### Aim of the exercise:
Quote all of the data exactly as given. Skip every picture it contains.

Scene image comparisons
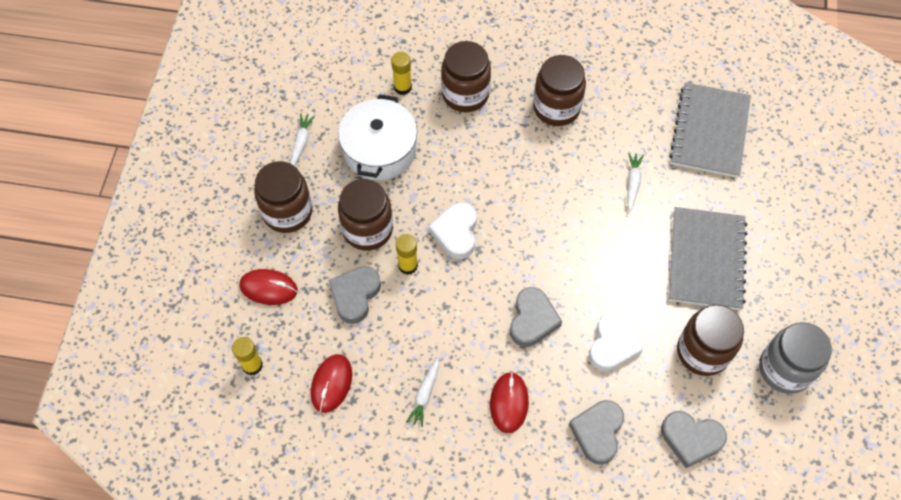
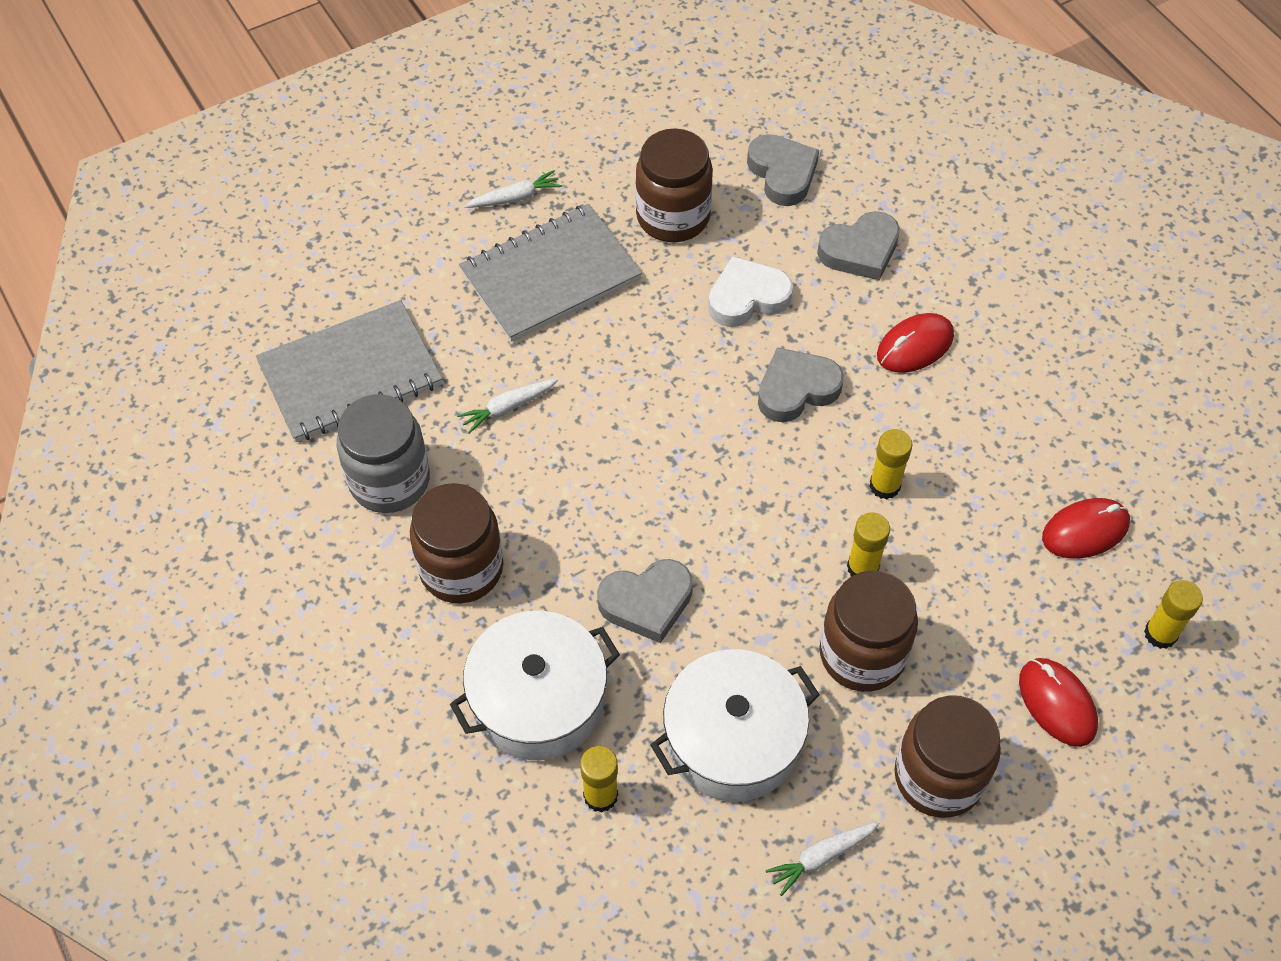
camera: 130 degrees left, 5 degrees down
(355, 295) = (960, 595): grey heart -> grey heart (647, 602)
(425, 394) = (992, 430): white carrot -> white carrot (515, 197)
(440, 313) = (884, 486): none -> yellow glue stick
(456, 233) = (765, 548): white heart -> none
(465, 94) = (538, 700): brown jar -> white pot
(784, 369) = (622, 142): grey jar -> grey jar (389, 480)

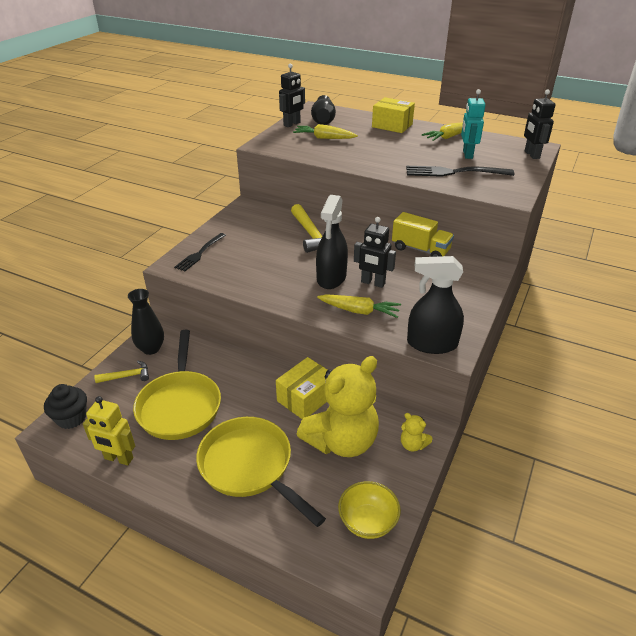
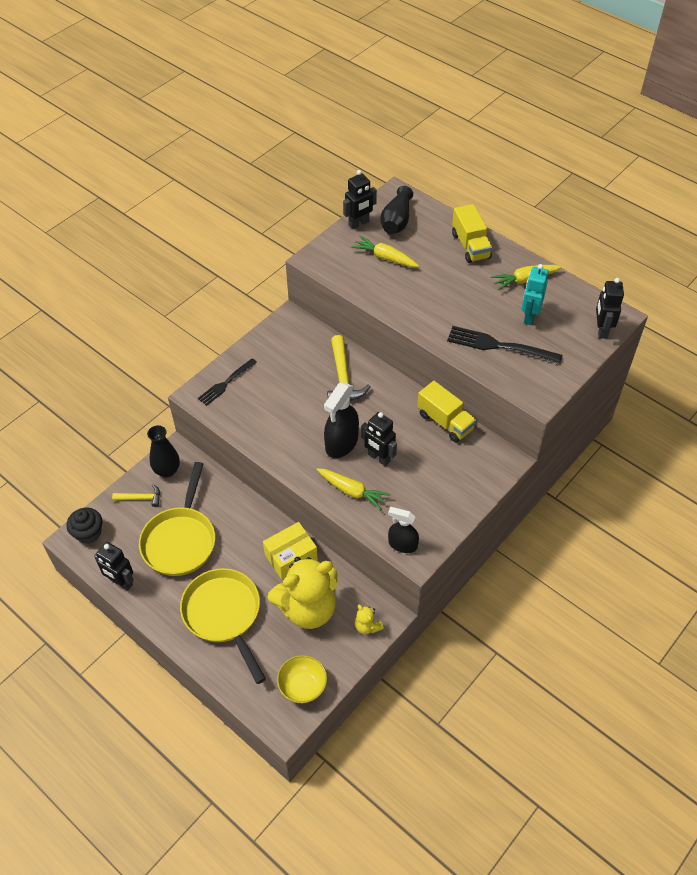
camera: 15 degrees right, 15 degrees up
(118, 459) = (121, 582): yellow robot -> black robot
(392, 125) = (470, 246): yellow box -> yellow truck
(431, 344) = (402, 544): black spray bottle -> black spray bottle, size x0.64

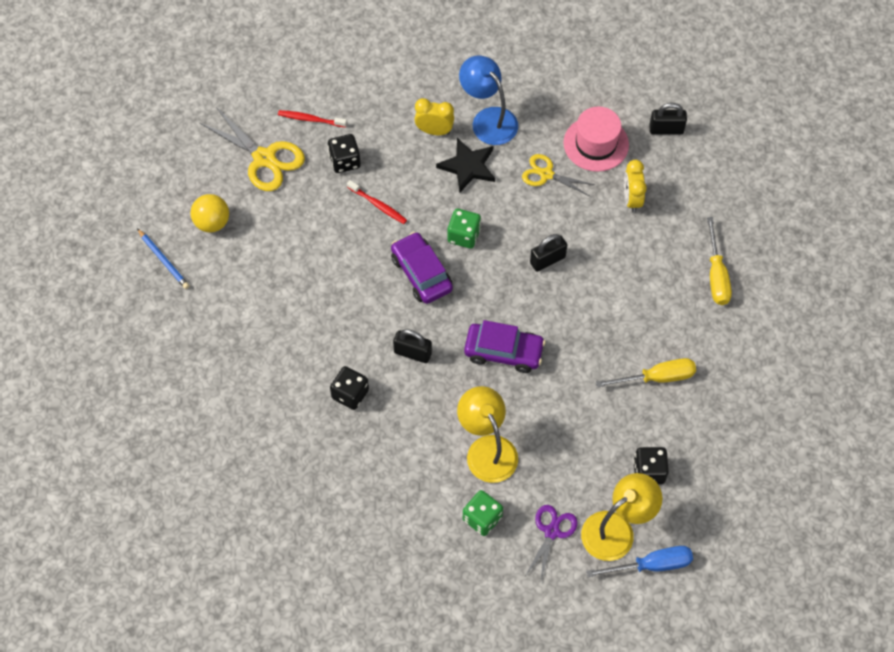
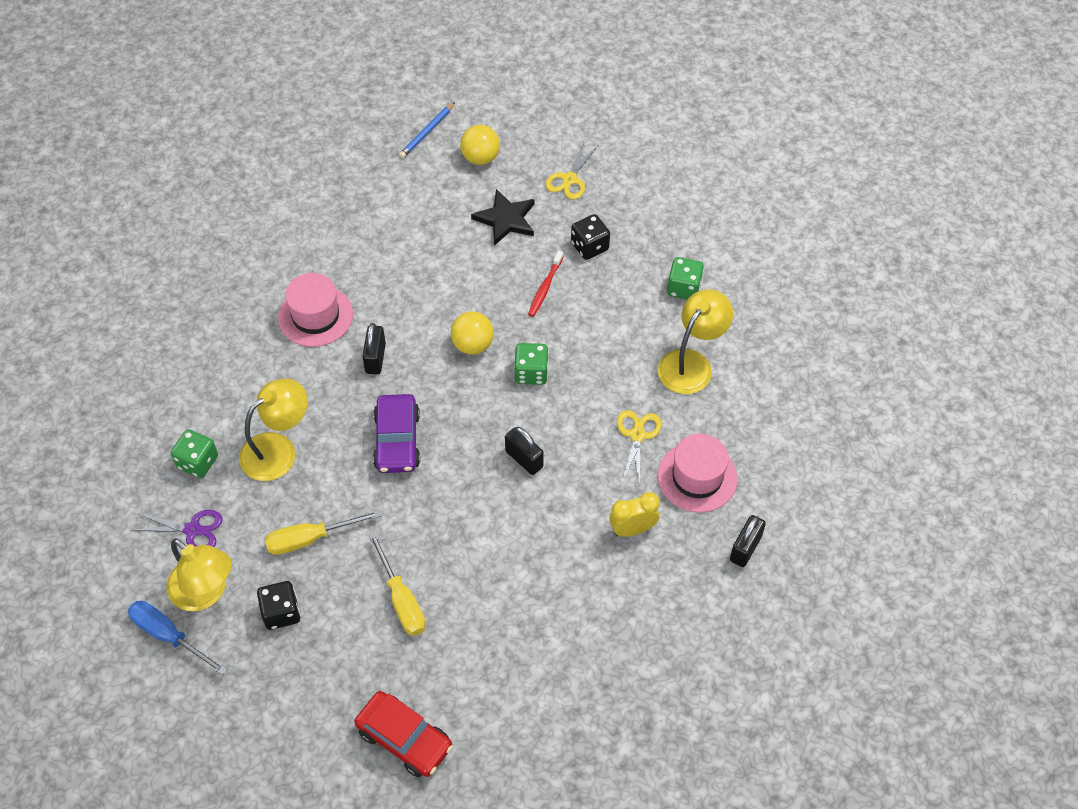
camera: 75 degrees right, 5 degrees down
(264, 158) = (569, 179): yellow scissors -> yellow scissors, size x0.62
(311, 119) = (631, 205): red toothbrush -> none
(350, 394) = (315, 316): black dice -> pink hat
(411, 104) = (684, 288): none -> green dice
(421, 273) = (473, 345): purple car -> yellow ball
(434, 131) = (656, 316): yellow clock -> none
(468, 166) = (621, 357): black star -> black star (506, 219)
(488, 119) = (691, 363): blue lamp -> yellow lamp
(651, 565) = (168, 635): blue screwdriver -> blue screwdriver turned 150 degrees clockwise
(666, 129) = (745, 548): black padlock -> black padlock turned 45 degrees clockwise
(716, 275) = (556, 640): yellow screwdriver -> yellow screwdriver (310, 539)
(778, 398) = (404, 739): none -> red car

### Solution to the problem:
camera: 130 degrees left, 5 degrees down
(355, 295) = (960, 595): grey heart -> grey heart (647, 602)
(425, 394) = (992, 430): white carrot -> white carrot (515, 197)
(440, 313) = (884, 486): none -> yellow glue stick
(456, 233) = (765, 548): white heart -> none
(465, 94) = (538, 700): brown jar -> white pot
(784, 369) = (622, 142): grey jar -> grey jar (389, 480)

camera: 15 degrees right, 15 degrees up
(118, 459) = (121, 582): yellow robot -> black robot
(392, 125) = (470, 246): yellow box -> yellow truck
(431, 344) = (402, 544): black spray bottle -> black spray bottle, size x0.64

camera: 75 degrees right, 5 degrees down
(264, 158) = (569, 179): yellow scissors -> yellow scissors, size x0.62
(311, 119) = (631, 205): red toothbrush -> none
(350, 394) = (315, 316): black dice -> pink hat
(411, 104) = (684, 288): none -> green dice
(421, 273) = (473, 345): purple car -> yellow ball
(434, 131) = (656, 316): yellow clock -> none
(468, 166) = (621, 357): black star -> black star (506, 219)
(488, 119) = (691, 363): blue lamp -> yellow lamp
(651, 565) = (168, 635): blue screwdriver -> blue screwdriver turned 150 degrees clockwise
(666, 129) = (745, 548): black padlock -> black padlock turned 45 degrees clockwise
(716, 275) = (556, 640): yellow screwdriver -> yellow screwdriver (310, 539)
(778, 398) = (404, 739): none -> red car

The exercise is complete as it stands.